[Problem statement]
Exact copies of the line with "R8: 560k (THR, TICK) -> 15k (THR, TICK)" and of all lines after it through the end of the entries are required, and no other lines.

(Records from a dataset)
###
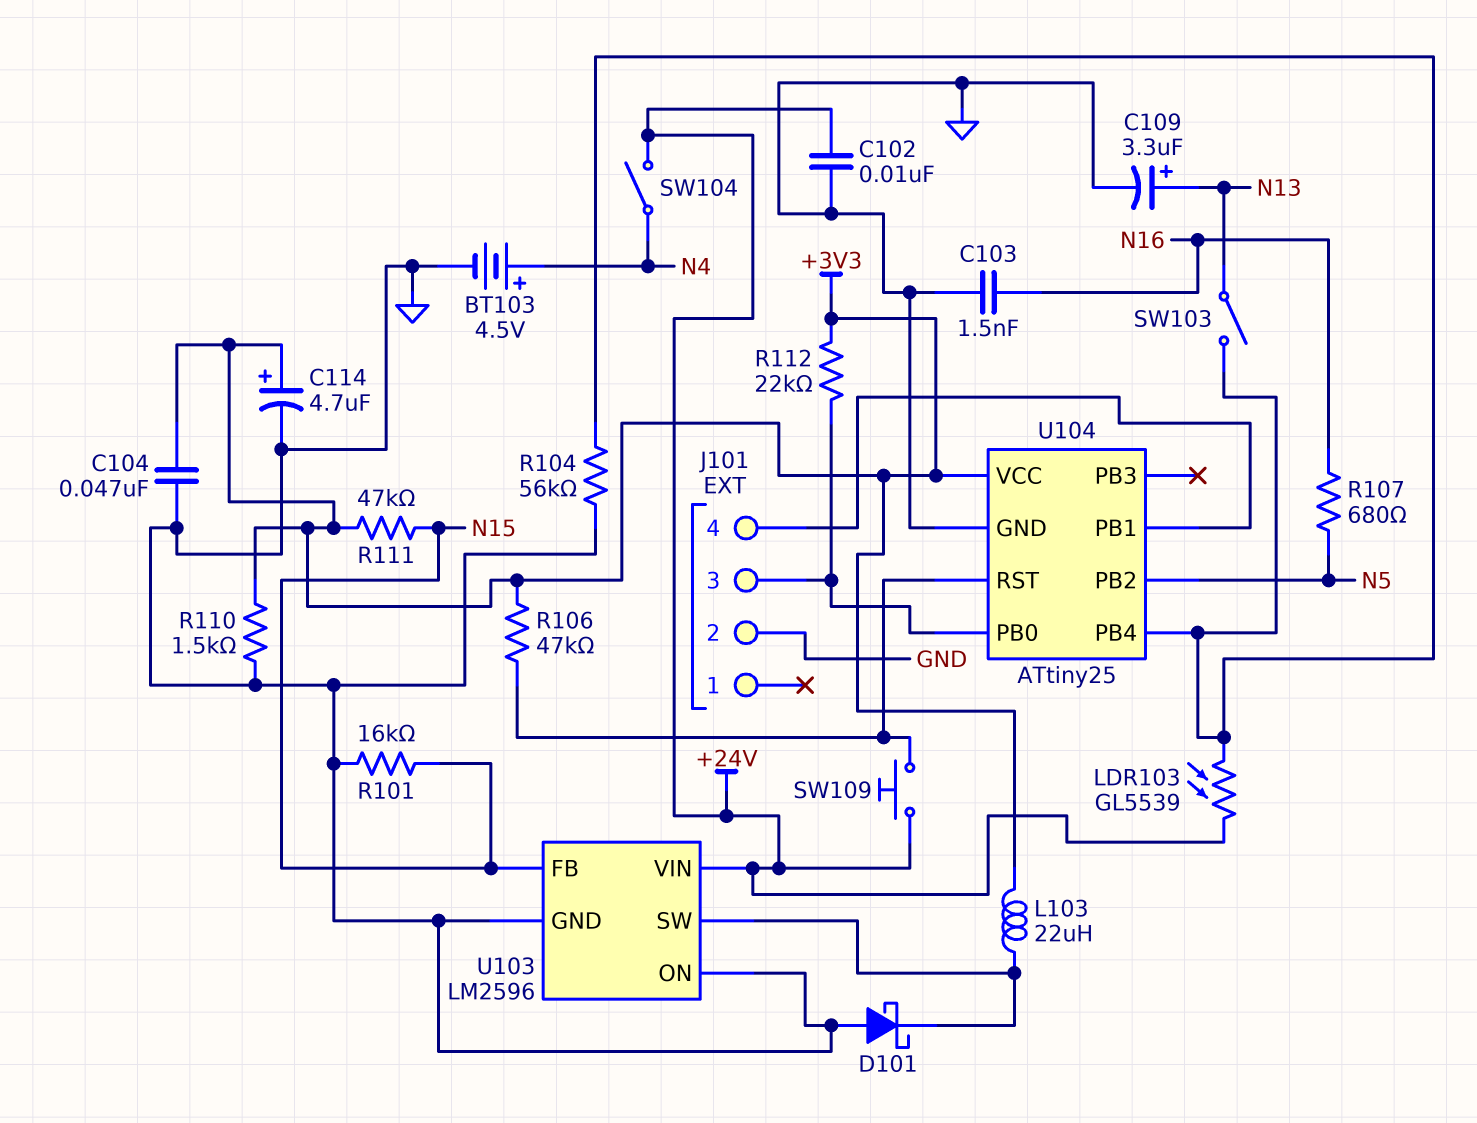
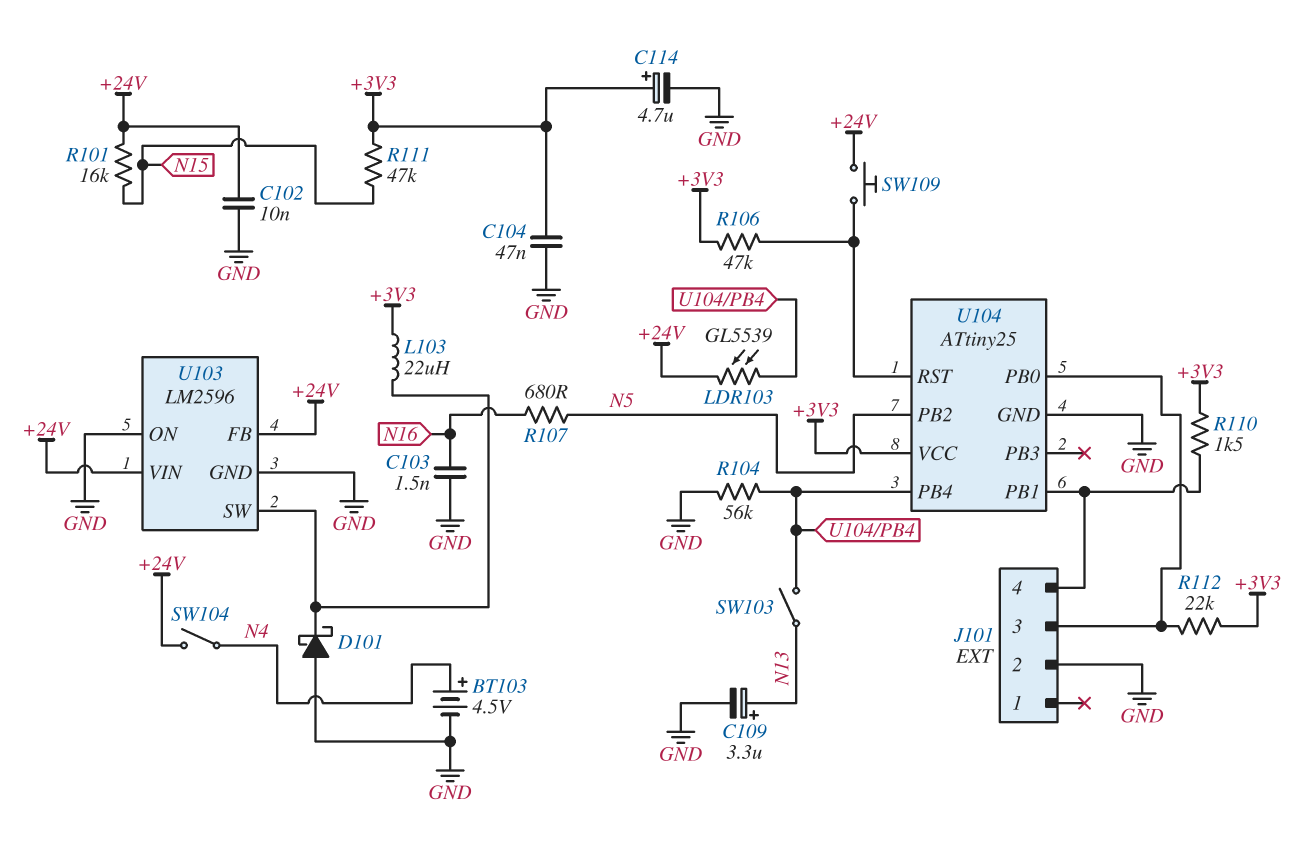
R101: 16k (GND, N15) -> 16k (+24V, N15)
R110: 1.5k (+3V3, GND) -> 1.5k (+3V3, J101/4)
U103 pin FB: N15 -> +24V

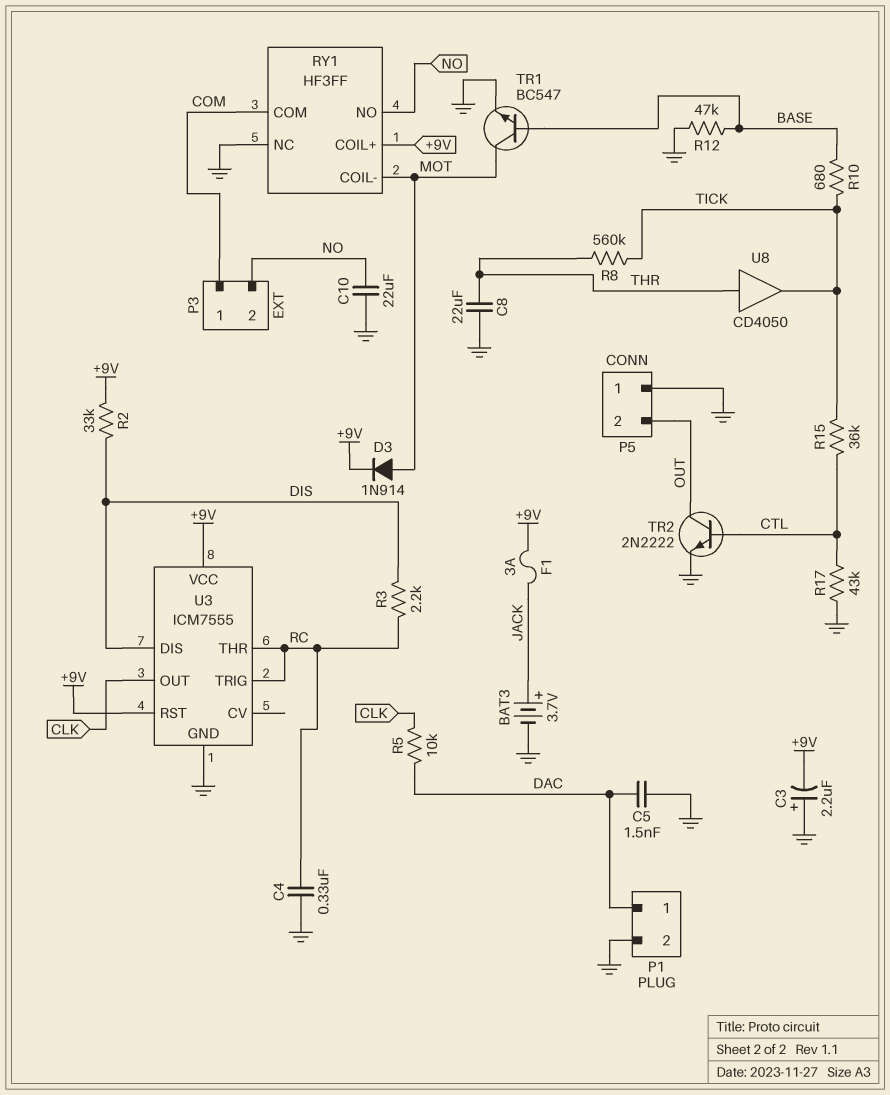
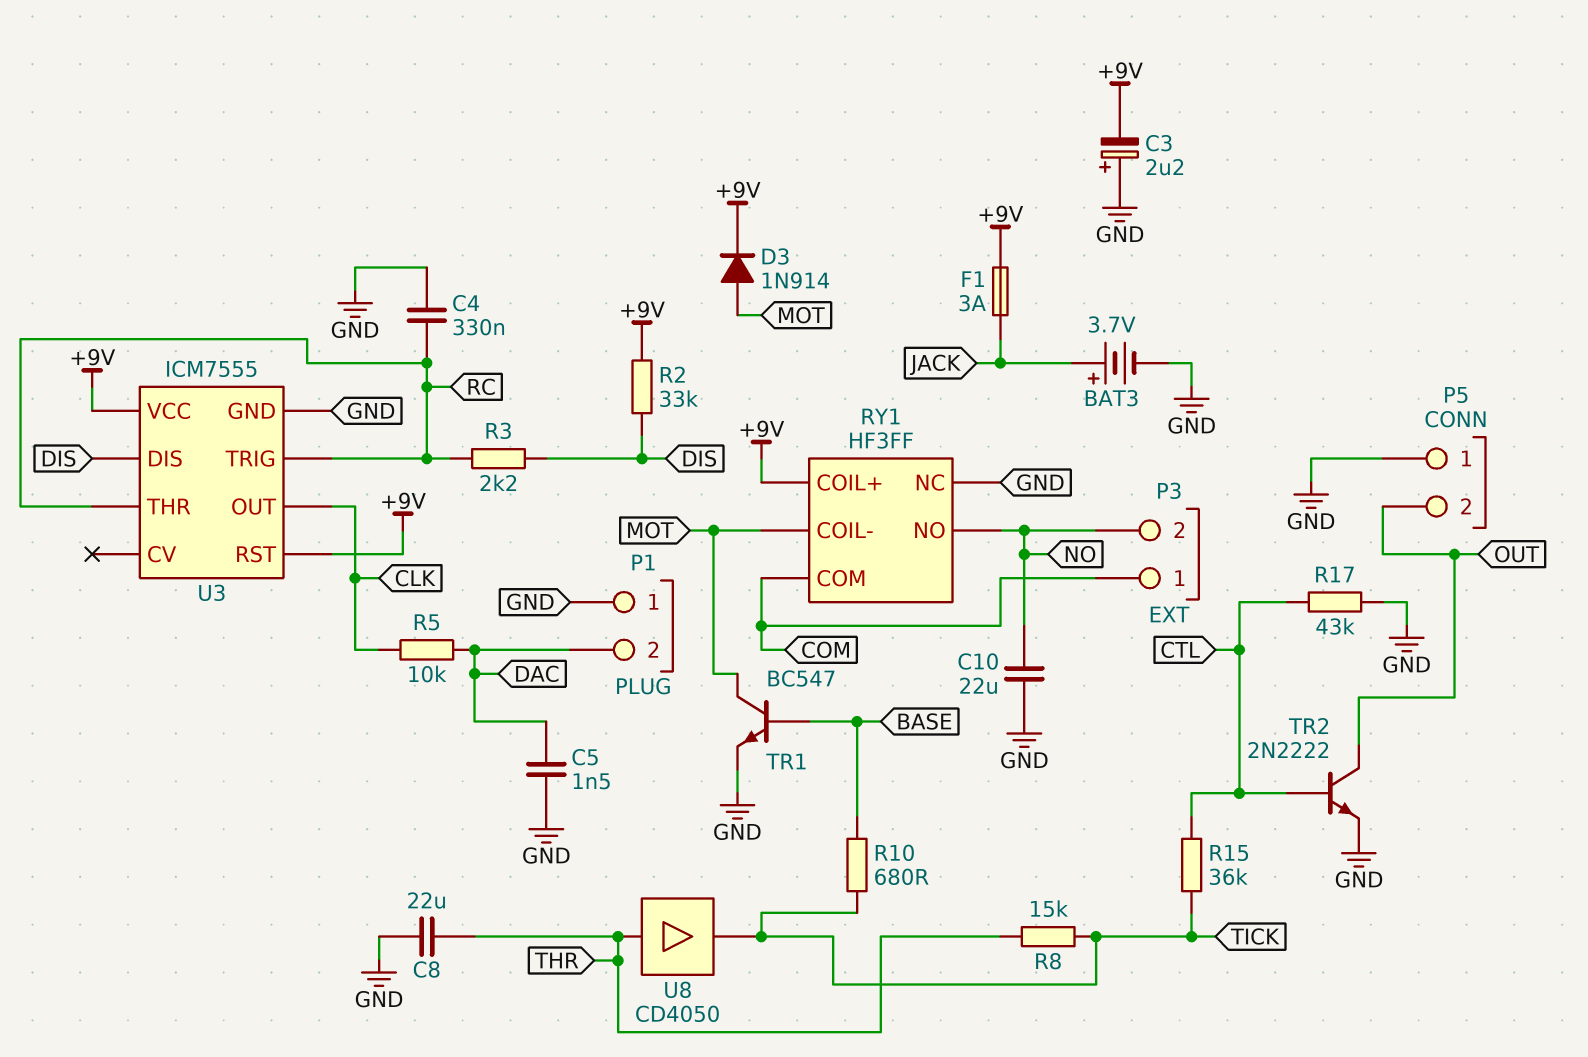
P1 pin 1: DAC -> GND
P1 pin 2: GND -> DAC
R8: 560k (THR, TICK) -> 15k (THR, TICK)
R12: 47k (BASE, GND) -> none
###
[Task output]
R8: 560k (THR, TICK) -> 15k (THR, TICK)
R12: 47k (BASE, GND) -> none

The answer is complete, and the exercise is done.